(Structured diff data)
##############################
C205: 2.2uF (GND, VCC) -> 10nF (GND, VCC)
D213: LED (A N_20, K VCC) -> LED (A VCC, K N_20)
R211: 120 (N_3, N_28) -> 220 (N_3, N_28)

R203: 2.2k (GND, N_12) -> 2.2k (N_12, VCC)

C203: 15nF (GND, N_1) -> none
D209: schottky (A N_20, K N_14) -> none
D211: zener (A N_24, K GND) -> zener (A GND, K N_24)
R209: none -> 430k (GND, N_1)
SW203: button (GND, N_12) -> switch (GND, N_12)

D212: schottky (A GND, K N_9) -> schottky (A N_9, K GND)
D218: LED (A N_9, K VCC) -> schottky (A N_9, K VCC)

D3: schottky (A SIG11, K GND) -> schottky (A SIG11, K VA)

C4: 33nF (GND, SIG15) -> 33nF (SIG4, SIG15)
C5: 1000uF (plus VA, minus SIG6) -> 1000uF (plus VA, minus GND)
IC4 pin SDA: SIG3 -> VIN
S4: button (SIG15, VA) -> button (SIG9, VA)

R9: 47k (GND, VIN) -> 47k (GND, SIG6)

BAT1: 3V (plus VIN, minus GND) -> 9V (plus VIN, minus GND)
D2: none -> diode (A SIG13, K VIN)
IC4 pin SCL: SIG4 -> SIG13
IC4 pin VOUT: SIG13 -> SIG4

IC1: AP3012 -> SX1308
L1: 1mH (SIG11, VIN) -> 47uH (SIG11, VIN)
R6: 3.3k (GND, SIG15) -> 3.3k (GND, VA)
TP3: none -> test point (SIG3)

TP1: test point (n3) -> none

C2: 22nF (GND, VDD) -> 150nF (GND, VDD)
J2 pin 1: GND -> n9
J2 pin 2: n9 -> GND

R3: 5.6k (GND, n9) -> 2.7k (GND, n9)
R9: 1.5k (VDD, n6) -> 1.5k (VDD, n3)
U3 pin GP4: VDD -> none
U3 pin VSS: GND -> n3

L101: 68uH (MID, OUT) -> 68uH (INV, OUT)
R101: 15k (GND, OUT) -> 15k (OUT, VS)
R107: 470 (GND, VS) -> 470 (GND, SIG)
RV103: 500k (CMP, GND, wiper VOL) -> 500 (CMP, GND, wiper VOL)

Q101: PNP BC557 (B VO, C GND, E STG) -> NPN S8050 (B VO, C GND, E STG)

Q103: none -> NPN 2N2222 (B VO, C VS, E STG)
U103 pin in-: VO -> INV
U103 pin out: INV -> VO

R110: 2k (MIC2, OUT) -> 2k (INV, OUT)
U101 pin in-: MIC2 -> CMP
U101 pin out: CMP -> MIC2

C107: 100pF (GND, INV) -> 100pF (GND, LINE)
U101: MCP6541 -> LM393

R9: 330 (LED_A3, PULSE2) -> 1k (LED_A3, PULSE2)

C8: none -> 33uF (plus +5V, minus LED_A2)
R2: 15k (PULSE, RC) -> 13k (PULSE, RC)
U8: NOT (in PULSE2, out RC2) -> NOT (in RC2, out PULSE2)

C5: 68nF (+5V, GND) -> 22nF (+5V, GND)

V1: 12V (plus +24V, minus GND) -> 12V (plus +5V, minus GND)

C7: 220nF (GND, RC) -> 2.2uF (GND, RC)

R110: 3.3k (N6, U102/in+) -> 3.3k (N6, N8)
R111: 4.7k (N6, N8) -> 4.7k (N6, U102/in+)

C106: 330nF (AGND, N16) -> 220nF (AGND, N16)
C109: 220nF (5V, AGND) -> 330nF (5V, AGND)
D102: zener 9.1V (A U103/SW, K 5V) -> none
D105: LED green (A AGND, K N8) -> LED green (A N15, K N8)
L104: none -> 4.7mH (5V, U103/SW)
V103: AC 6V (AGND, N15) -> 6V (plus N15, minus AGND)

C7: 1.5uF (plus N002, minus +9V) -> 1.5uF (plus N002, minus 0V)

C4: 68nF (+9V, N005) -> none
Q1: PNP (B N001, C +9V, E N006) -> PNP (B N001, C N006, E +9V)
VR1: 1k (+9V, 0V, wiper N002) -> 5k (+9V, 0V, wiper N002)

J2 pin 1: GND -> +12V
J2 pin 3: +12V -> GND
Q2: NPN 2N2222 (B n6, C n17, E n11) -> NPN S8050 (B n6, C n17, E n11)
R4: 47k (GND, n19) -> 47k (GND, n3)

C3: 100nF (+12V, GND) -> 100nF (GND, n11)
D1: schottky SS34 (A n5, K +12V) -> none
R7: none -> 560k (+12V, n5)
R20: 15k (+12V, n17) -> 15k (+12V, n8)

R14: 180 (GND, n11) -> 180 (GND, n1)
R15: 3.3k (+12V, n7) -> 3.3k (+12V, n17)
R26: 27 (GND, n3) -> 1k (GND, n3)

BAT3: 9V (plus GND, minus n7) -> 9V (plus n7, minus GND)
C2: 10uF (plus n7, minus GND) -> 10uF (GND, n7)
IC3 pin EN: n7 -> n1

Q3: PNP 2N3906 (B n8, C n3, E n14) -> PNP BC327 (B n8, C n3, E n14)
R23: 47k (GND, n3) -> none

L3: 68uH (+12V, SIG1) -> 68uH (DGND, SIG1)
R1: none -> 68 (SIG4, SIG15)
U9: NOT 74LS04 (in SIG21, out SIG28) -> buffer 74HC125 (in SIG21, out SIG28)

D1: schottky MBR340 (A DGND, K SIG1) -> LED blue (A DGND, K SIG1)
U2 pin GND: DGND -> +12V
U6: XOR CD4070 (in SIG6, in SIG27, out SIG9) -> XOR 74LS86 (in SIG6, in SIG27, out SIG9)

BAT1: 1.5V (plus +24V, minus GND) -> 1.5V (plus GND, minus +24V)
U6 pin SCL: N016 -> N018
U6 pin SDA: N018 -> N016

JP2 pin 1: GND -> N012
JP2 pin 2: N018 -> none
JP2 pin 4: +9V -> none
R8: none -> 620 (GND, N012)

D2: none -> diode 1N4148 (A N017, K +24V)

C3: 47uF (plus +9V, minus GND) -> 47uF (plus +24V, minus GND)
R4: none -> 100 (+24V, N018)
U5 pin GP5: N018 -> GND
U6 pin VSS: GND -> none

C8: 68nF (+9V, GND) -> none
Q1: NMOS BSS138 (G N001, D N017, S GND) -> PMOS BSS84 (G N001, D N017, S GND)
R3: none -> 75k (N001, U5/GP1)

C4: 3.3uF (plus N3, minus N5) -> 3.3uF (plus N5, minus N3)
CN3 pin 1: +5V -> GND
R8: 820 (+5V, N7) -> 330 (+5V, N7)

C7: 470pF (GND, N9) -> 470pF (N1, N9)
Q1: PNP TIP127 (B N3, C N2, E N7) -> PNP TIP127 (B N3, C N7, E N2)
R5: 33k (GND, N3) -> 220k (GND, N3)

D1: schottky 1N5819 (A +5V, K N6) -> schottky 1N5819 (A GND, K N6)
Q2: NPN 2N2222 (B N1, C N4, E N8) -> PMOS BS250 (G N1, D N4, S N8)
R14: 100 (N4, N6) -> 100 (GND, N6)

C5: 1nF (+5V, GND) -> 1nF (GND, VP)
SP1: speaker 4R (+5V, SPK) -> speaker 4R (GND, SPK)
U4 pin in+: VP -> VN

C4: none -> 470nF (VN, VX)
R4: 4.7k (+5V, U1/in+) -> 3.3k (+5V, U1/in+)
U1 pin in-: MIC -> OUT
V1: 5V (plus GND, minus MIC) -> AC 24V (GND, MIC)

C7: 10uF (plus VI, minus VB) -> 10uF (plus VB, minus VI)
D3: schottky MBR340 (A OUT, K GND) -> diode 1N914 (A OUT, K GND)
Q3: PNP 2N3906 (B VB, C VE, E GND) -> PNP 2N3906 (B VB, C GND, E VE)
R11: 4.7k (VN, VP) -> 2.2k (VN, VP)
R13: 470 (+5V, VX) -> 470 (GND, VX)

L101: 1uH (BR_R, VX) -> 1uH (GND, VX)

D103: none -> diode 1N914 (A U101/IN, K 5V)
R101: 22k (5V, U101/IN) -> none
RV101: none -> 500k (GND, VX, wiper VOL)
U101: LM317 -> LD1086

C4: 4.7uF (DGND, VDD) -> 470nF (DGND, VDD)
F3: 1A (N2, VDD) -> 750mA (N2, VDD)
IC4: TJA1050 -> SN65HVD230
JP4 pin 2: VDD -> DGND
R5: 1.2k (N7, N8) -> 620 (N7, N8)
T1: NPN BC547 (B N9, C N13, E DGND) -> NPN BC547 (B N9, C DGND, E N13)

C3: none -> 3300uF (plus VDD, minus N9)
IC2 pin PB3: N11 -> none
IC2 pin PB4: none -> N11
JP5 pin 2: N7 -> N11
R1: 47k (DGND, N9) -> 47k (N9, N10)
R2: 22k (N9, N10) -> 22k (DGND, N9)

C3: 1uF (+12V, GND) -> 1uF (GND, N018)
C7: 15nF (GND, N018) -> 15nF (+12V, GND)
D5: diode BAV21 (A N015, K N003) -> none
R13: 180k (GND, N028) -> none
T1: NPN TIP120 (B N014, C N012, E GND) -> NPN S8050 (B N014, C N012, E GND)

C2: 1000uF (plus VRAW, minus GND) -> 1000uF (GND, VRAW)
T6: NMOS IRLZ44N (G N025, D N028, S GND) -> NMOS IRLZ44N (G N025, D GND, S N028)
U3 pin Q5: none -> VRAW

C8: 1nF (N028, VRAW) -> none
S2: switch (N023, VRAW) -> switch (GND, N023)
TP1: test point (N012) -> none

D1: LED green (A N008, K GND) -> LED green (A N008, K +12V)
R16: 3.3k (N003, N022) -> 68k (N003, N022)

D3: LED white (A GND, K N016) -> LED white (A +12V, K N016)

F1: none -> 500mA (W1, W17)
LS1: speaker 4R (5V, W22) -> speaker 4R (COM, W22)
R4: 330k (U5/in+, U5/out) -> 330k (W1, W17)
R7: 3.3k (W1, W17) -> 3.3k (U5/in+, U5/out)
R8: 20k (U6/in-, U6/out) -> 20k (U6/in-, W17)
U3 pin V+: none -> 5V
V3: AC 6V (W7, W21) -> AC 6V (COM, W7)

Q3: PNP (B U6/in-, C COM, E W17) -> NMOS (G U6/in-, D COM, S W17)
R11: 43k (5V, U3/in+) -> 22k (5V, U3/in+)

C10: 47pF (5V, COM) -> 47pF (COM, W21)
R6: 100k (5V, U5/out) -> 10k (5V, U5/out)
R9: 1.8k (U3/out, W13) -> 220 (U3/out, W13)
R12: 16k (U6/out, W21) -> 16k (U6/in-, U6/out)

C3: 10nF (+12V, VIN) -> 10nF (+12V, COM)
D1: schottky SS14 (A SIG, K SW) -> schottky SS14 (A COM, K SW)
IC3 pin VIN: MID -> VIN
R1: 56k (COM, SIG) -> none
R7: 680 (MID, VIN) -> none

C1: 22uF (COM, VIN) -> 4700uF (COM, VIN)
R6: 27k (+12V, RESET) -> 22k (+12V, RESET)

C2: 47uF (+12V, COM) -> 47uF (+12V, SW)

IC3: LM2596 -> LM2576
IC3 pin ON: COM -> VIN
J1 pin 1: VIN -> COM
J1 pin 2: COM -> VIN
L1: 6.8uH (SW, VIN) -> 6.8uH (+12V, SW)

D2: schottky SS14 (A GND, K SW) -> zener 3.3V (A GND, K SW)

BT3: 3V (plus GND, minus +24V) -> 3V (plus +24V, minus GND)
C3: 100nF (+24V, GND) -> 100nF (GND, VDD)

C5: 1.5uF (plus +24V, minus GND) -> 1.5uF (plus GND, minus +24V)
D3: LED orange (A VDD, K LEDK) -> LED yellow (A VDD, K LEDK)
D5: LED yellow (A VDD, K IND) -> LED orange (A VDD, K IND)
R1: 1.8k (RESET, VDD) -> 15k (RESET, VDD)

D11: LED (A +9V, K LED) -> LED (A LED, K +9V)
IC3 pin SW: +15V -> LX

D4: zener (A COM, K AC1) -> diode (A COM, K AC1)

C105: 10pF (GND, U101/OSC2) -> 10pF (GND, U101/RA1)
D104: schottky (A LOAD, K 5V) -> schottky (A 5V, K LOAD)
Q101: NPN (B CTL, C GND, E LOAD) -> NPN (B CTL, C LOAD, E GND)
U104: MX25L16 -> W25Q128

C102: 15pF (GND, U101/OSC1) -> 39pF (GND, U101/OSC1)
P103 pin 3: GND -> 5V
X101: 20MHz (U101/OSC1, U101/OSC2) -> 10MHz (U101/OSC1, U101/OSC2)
##############################
(The task): All lines above from the line with "C3: 100nF (+12V, GND) -> 100nF (GND, n11)" through the line with "U2 pin GND: DGND -> +12V", both included, are to be set down exactly, with nothing else.

(Output for this task):
C3: 100nF (+12V, GND) -> 100nF (GND, n11)
D1: schottky SS34 (A n5, K +12V) -> none
R7: none -> 560k (+12V, n5)
R20: 15k (+12V, n17) -> 15k (+12V, n8)

R14: 180 (GND, n11) -> 180 (GND, n1)
R15: 3.3k (+12V, n7) -> 3.3k (+12V, n17)
R26: 27 (GND, n3) -> 1k (GND, n3)

BAT3: 9V (plus GND, minus n7) -> 9V (plus n7, minus GND)
C2: 10uF (plus n7, minus GND) -> 10uF (GND, n7)
IC3 pin EN: n7 -> n1

Q3: PNP 2N3906 (B n8, C n3, E n14) -> PNP BC327 (B n8, C n3, E n14)
R23: 47k (GND, n3) -> none

L3: 68uH (+12V, SIG1) -> 68uH (DGND, SIG1)
R1: none -> 68 (SIG4, SIG15)
U9: NOT 74LS04 (in SIG21, out SIG28) -> buffer 74HC125 (in SIG21, out SIG28)

D1: schottky MBR340 (A DGND, K SIG1) -> LED blue (A DGND, K SIG1)
U2 pin GND: DGND -> +12V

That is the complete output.